* Exercise
Some of the lines below need repeating. Reproduce exactly those between the lines holding "yellow domino: 4 -> 1" and "yellow stacking toy: 1 -> 0", inclusive.
(Source data begins)
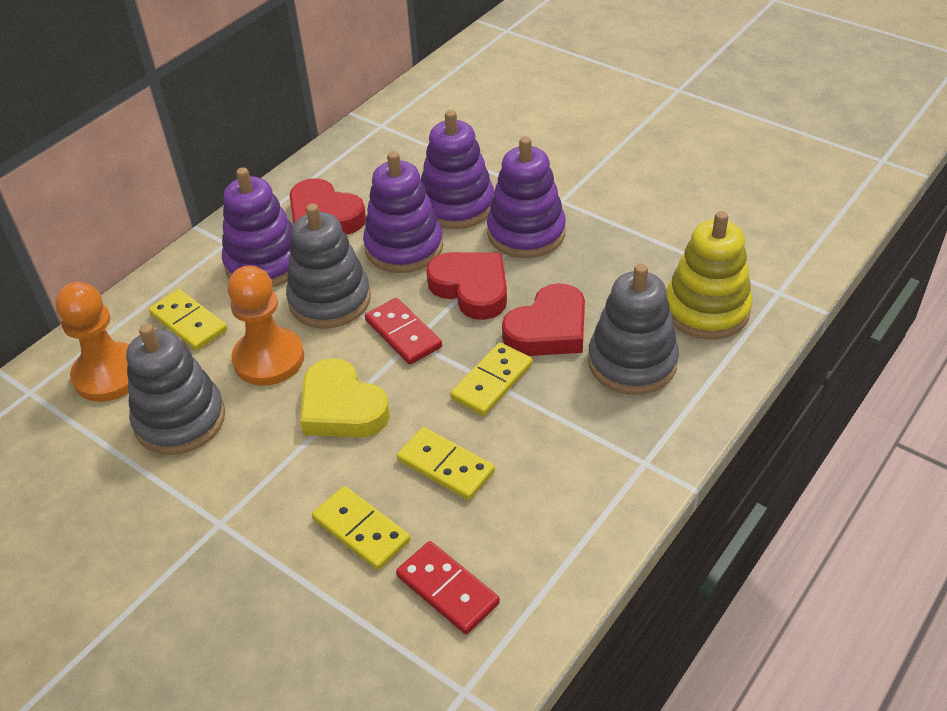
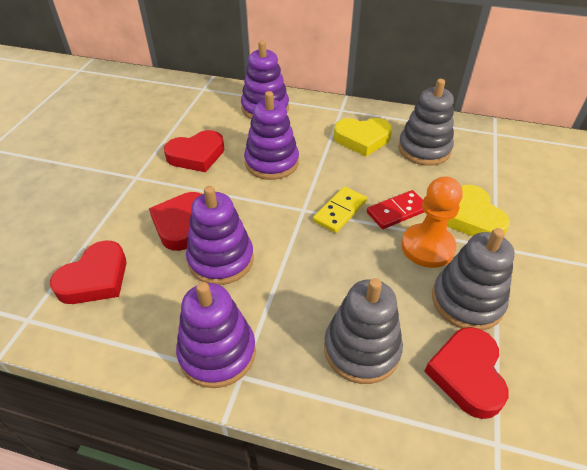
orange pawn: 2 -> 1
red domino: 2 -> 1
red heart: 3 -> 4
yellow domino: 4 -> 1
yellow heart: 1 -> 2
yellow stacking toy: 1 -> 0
(Source data ends)
(Source data begins)
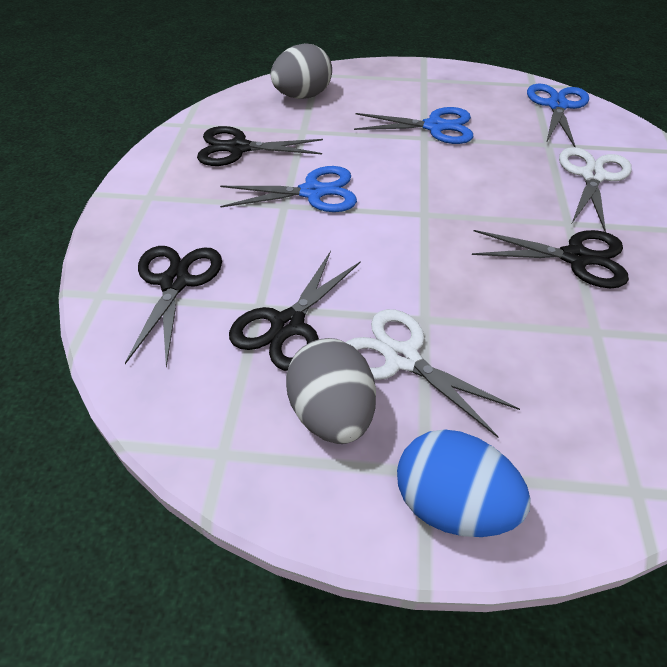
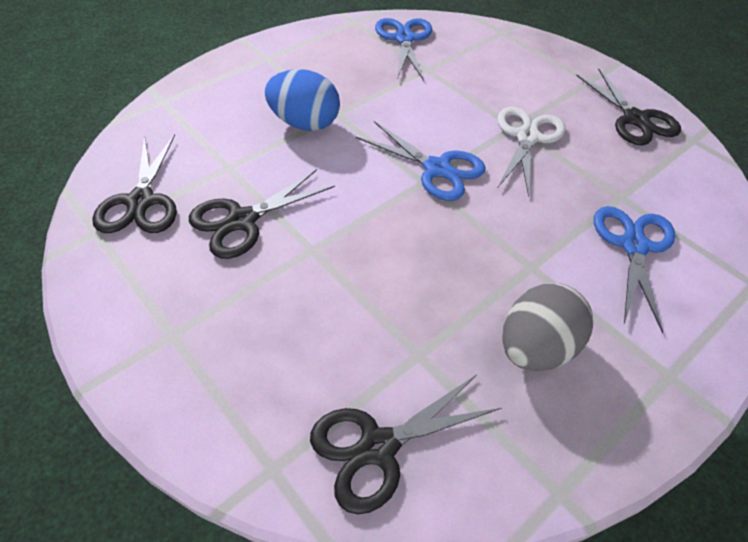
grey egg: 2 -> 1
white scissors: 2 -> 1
(Source data ends)
(Source data begins)
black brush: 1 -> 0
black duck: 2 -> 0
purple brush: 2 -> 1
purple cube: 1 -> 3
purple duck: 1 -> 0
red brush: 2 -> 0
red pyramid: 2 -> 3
(Source data ends)
* Result
yellow domino: 4 -> 1
yellow heart: 1 -> 2
yellow stacking toy: 1 -> 0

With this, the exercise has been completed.